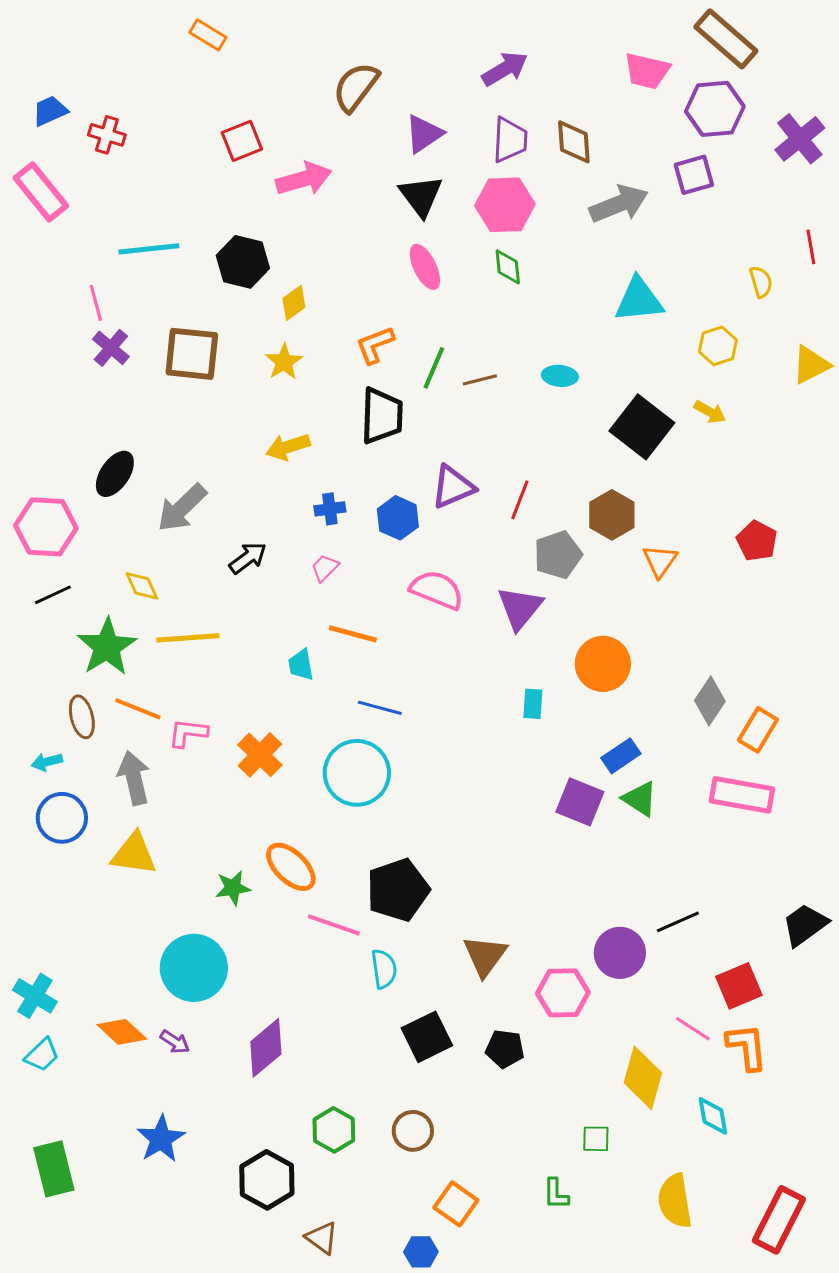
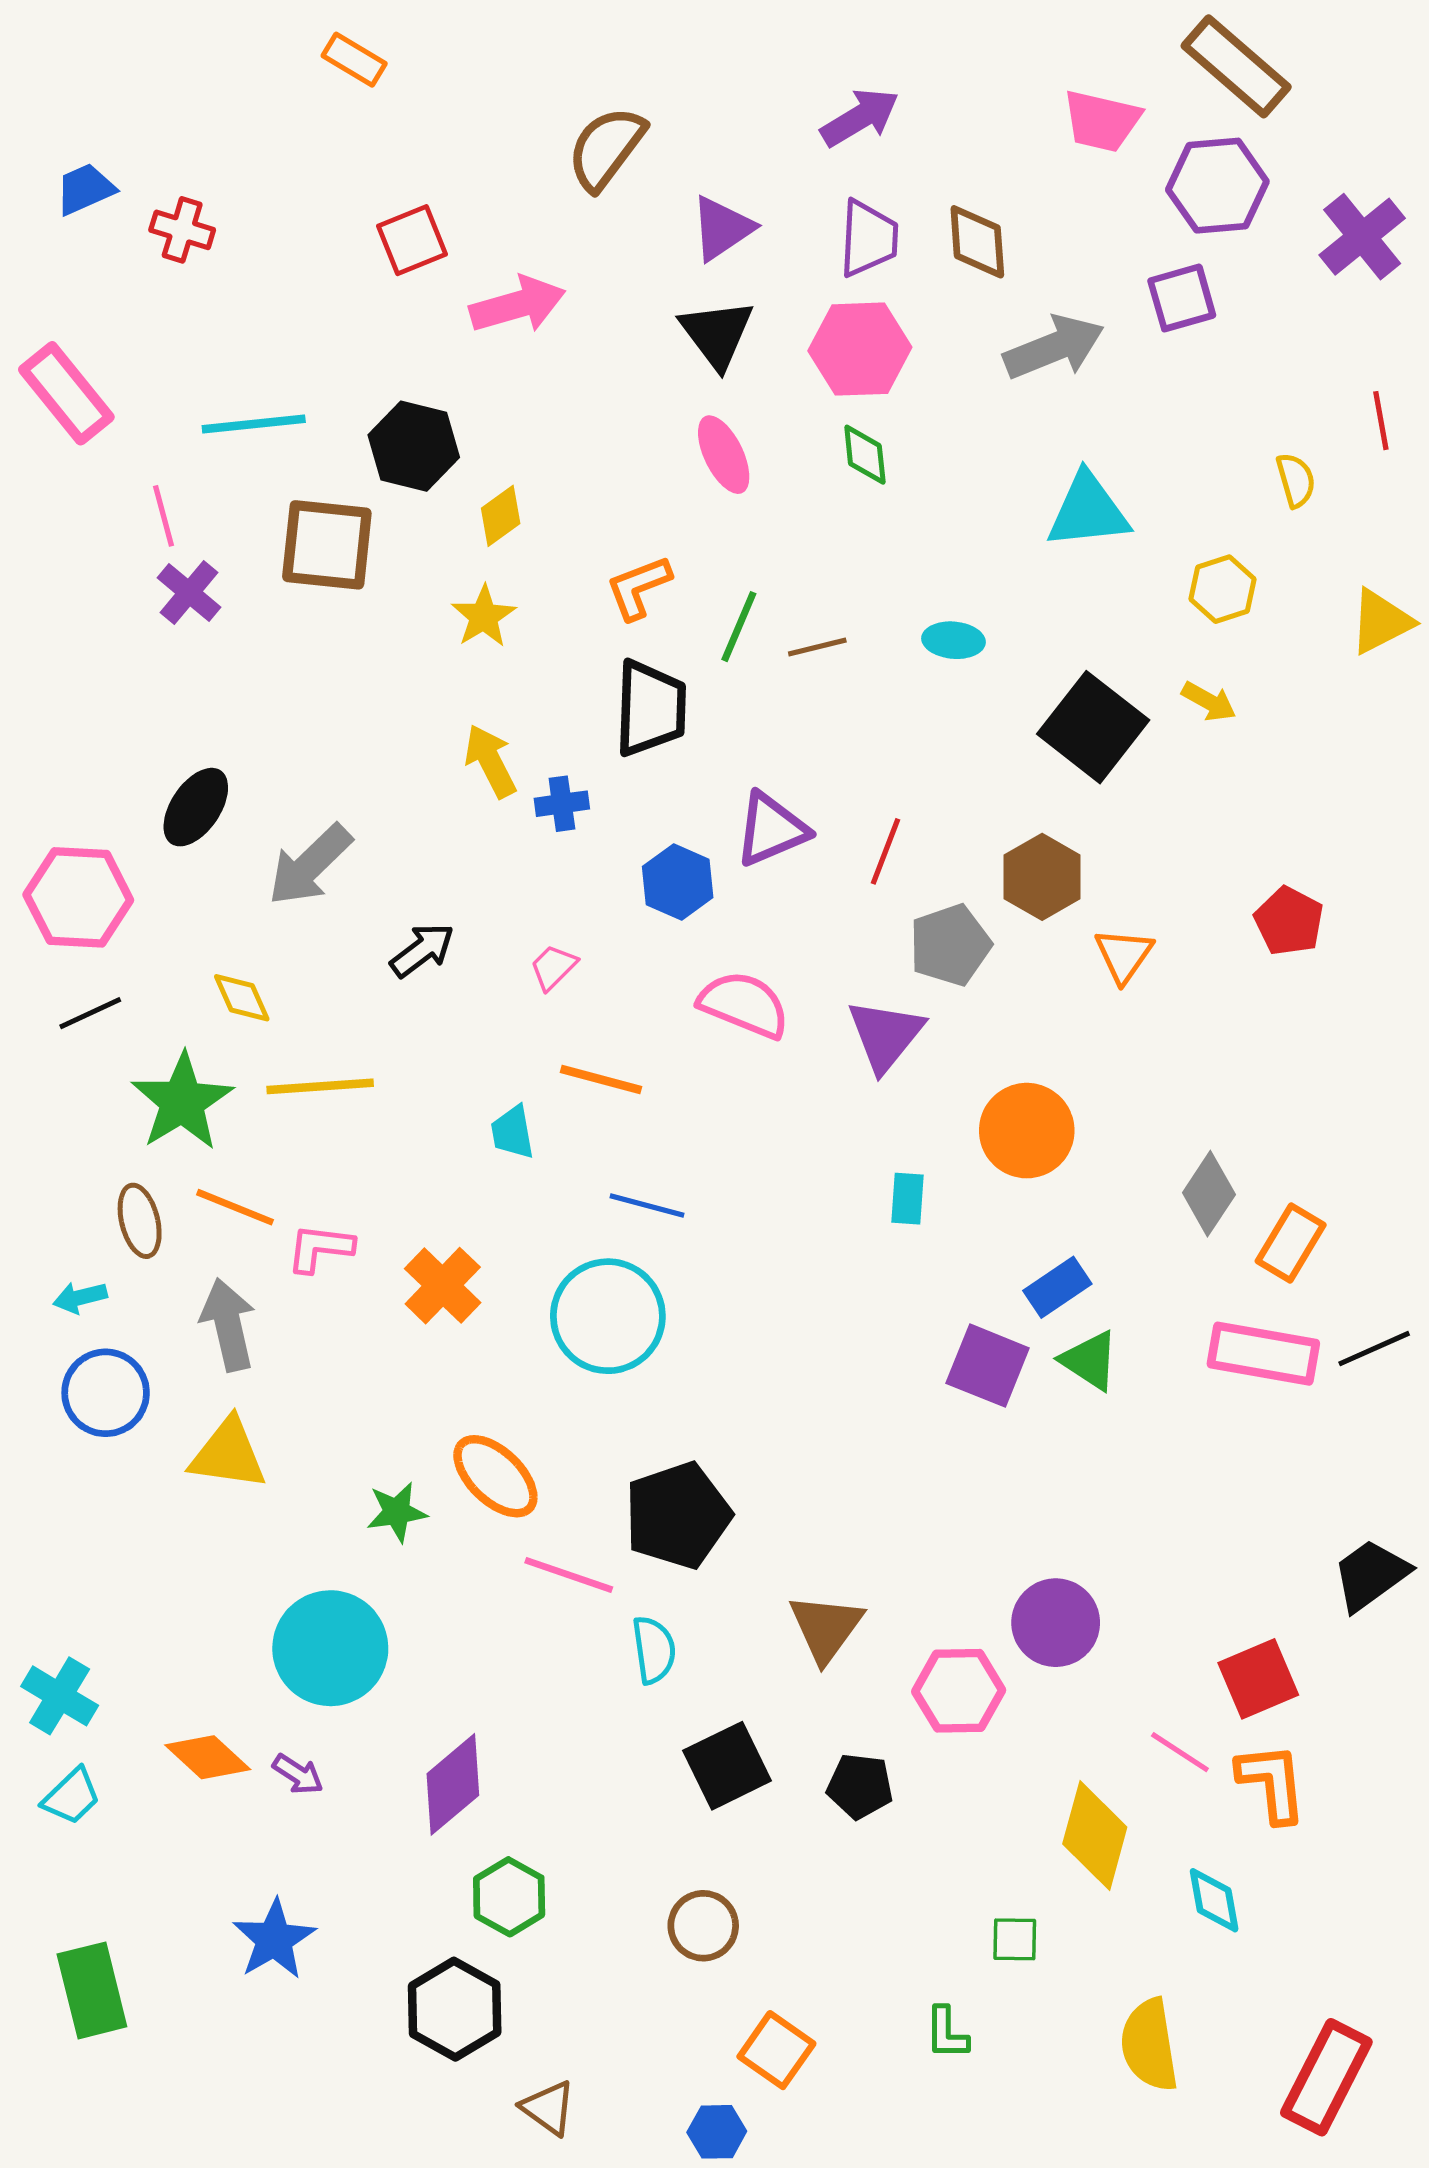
pink rectangle: (41, 192) -> (66, 393), moved
brown square: (192, 354) -> (327, 545), moved
yellow arrow: (288, 447) -> (490, 761), turned 81
blue cross: (330, 509) -> (562, 804), moved
black line: (678, 922) -> (1374, 1349), moved
green hexagon: (334, 1130) -> (509, 1897), moved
# # # #
- _ACTIVITY_
Please transcribe every record above exactly as written, leaving out the pictures.

- _SOLUTION TO THIS EXERCISE_
pink rectangle: (41, 192) -> (66, 393), moved
brown square: (192, 354) -> (327, 545), moved
yellow arrow: (288, 447) -> (490, 761), turned 81
blue cross: (330, 509) -> (562, 804), moved
black line: (678, 922) -> (1374, 1349), moved
green hexagon: (334, 1130) -> (509, 1897), moved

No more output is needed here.